Exercise prompt: Take every line from the material that has the word "across" in it.
--- START OF Data listing ---
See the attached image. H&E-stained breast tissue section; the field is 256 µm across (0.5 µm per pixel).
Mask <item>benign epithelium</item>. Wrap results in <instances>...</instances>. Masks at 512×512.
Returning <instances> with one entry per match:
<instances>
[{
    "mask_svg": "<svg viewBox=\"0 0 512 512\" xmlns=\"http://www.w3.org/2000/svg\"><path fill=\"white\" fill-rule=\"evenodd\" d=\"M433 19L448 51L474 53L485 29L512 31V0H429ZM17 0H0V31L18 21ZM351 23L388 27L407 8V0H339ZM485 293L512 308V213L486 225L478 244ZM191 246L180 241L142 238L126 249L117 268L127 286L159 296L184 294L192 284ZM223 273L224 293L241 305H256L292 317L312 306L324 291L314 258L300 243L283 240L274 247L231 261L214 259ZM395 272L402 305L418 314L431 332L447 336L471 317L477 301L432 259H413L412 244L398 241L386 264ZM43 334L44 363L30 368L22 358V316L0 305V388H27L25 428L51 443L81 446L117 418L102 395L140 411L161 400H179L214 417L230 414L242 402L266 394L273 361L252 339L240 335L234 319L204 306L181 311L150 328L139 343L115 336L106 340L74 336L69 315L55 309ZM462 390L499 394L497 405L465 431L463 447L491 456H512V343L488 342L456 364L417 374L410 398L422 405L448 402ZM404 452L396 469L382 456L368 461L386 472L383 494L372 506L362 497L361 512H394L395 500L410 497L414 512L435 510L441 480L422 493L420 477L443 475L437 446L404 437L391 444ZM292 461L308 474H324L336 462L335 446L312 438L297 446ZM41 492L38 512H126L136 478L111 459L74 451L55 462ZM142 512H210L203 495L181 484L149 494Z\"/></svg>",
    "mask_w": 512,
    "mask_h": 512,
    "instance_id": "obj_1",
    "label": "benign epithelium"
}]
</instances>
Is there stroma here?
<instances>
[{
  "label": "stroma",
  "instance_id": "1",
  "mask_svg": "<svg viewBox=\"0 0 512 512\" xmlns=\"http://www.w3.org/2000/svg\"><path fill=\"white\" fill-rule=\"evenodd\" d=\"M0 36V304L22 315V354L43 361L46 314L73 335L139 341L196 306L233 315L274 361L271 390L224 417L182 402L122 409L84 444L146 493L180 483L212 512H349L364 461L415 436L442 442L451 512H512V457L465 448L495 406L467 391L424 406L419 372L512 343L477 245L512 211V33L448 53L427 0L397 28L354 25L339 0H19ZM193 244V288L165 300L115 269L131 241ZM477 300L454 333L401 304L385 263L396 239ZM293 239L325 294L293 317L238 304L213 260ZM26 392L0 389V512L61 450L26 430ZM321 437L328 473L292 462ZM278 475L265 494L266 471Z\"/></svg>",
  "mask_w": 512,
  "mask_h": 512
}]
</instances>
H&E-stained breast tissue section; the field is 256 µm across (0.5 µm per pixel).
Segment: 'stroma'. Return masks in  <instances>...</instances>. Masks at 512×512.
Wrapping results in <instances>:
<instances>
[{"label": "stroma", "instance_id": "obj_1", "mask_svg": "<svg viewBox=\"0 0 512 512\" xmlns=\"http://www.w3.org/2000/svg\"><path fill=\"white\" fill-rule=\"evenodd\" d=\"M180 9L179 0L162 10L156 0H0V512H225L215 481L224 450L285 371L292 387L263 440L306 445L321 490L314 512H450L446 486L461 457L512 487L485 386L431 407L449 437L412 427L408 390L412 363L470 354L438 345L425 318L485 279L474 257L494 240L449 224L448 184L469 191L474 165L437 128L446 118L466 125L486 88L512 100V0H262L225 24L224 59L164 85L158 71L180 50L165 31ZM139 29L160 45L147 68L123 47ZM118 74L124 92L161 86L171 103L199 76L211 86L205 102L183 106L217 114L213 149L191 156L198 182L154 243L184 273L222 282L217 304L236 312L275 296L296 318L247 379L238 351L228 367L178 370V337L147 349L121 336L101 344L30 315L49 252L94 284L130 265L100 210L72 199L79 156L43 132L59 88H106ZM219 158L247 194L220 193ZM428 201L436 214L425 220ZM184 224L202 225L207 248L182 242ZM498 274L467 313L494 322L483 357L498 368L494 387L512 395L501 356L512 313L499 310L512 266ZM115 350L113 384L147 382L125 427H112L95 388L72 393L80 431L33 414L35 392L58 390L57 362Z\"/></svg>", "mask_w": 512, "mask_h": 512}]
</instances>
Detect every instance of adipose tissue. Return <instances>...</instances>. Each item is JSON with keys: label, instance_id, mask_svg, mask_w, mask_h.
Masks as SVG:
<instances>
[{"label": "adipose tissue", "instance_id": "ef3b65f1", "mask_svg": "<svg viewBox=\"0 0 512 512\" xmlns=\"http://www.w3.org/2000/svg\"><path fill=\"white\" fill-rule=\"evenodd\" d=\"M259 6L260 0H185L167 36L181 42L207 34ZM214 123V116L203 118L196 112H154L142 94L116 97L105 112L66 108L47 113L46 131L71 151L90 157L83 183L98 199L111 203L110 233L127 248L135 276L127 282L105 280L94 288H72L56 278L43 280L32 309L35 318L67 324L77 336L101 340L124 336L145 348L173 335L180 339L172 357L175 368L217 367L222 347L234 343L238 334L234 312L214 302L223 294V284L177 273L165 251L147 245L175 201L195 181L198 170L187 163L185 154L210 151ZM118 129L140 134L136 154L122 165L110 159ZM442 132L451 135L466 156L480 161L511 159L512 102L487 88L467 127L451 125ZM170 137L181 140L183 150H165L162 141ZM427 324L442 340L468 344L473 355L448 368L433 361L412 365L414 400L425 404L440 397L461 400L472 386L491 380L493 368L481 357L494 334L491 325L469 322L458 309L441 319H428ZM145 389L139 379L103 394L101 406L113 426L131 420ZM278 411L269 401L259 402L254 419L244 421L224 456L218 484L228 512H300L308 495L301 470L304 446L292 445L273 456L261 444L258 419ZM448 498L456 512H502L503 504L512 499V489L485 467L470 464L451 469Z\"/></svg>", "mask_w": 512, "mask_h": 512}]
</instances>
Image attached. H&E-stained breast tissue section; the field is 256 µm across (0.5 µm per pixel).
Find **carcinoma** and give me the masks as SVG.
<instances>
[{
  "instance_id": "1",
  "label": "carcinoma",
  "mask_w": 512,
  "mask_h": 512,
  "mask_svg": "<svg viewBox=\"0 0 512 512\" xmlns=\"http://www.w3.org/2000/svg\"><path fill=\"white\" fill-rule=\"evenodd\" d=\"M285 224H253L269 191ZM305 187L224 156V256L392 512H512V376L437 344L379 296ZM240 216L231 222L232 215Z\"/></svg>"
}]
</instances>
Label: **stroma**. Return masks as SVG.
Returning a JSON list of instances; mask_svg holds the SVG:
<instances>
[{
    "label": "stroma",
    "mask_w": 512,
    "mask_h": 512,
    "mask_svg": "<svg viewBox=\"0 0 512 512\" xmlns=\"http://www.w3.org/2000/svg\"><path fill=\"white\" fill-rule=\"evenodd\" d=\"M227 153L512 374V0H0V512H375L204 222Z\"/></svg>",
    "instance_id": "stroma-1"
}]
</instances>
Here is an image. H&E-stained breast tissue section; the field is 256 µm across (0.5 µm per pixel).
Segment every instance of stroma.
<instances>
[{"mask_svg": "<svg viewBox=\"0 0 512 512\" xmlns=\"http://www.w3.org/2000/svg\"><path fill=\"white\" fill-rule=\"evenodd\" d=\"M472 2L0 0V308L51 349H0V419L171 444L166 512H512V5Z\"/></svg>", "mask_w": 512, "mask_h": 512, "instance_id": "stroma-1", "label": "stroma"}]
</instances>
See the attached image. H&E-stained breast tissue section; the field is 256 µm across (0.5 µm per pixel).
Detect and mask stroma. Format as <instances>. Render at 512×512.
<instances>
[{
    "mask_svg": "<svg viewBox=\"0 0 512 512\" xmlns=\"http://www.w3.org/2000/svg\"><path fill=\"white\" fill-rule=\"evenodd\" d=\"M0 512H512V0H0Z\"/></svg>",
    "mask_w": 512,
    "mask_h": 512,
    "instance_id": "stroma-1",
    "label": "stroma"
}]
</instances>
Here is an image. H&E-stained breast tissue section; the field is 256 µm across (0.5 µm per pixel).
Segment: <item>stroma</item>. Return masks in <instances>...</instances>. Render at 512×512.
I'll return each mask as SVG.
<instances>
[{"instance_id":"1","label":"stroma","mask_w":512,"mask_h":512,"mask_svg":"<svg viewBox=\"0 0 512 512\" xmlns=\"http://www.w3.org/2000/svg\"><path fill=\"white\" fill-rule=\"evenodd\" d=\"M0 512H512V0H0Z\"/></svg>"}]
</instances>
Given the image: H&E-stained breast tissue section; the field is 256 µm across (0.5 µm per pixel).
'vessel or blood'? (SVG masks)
--- END OF Data listing ---
Exercise solution:
See the attached image. H&E-stained breast tissue section; the field is 256 µm across (0.5 µm per pixel).
H&E-stained breast tissue section; the field is 256 µm across (0.5 µm per pixel).
Image attached. H&E-stained breast tissue section; the field is 256 µm across (0.5 µm per pixel).
Here is an image. H&E-stained breast tissue section; the field is 256 µm across (0.5 µm per pixel).
See the attached image. H&E-stained breast tissue section; the field is 256 µm across (0.5 µm per pixel).
Here is an image. H&E-stained breast tissue section; the field is 256 µm across (0.5 µm per pixel).
Given the image: H&E-stained breast tissue section; the field is 256 µm across (0.5 µm per pixel).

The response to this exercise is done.